Segment Start: Data provided

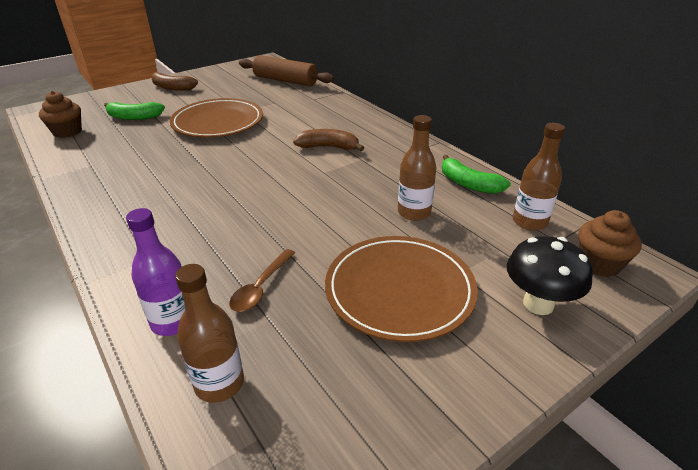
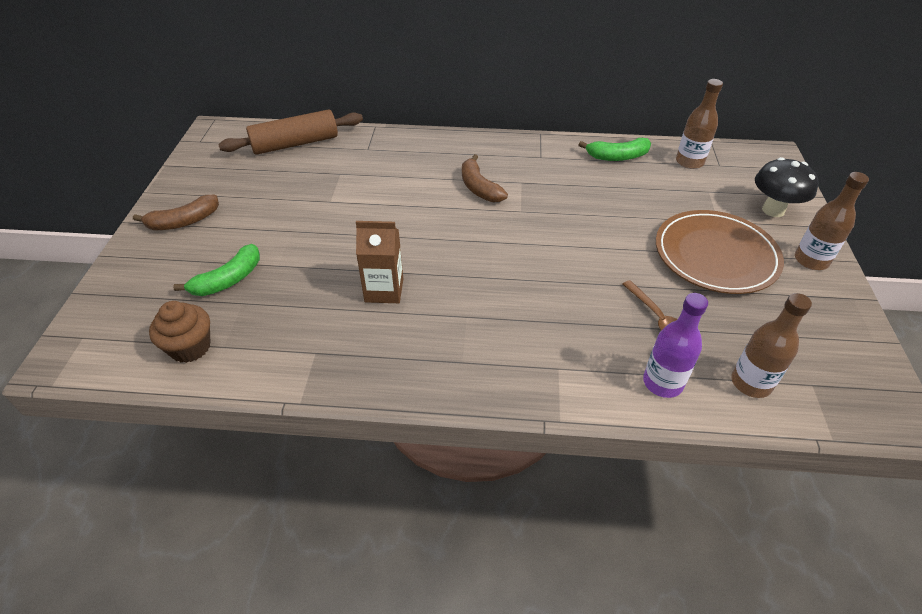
camera: 50 degrees left, 10 degrees up
(171, 161) = (384, 290): none -> brown carton
(218, 122) = (334, 226): brown plate -> none
(328, 147) = (479, 188): brown banana -> brown banana turned 75 degrees counterclockwise
(414, 212) = (629, 200): brown bottle -> brown bottle (811, 260)
(599, 264) = (755, 166): brown cupcake -> none

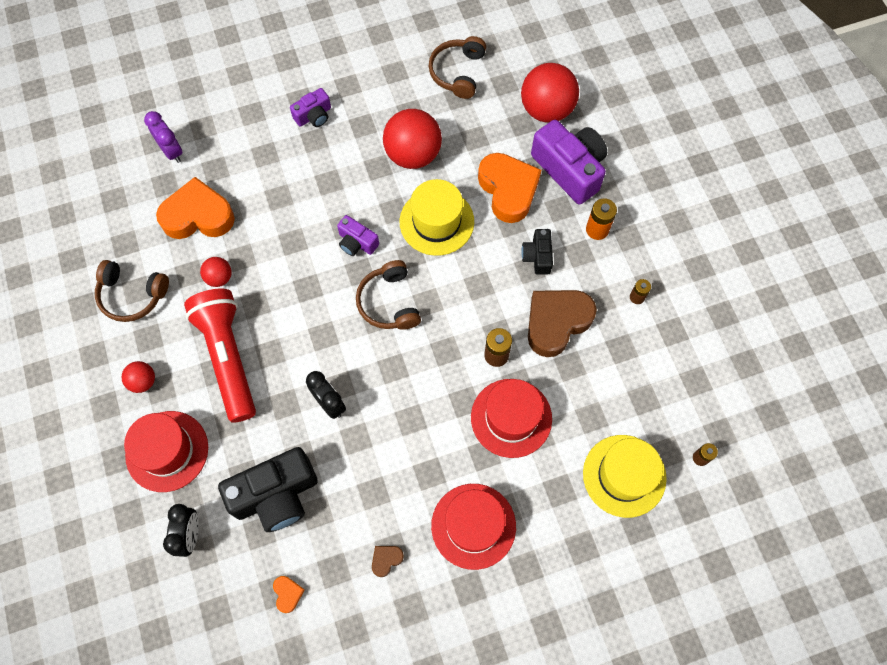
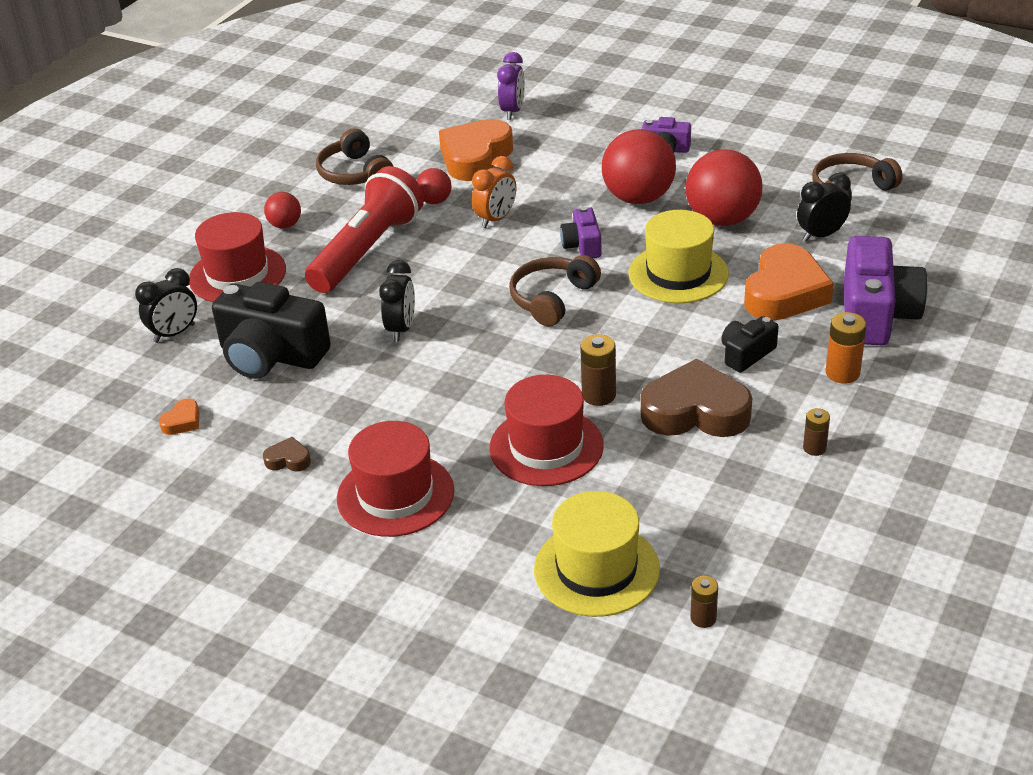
camera: 50 degrees right, 30 degrees down
(198, 216) = (475, 157): orange heart -> orange heart turned 105 degrees counterclockwise
(278, 262) = (496, 219): none -> orange clock
(480, 125) = (821, 235): none -> black clock
(546, 109) = (912, 260): red ball -> red ball (638, 198)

Segment End: Data provided

● Task goal
Take the listing above and print it exactly, apart from the pictures.

● Exercise solution
camera: 50 degrees left, 10 degrees up
(171, 161) = (384, 290): none -> brown carton
(218, 122) = (334, 226): brown plate -> none
(328, 147) = (479, 188): brown banana -> brown banana turned 75 degrees counterclockwise
(414, 212) = (629, 200): brown bottle -> brown bottle (811, 260)
(599, 264) = (755, 166): brown cupcake -> none

camera: 50 degrees right, 30 degrees down
(198, 216) = (475, 157): orange heart -> orange heart turned 105 degrees counterclockwise
(278, 262) = (496, 219): none -> orange clock
(480, 125) = (821, 235): none -> black clock
(546, 109) = (912, 260): red ball -> red ball (638, 198)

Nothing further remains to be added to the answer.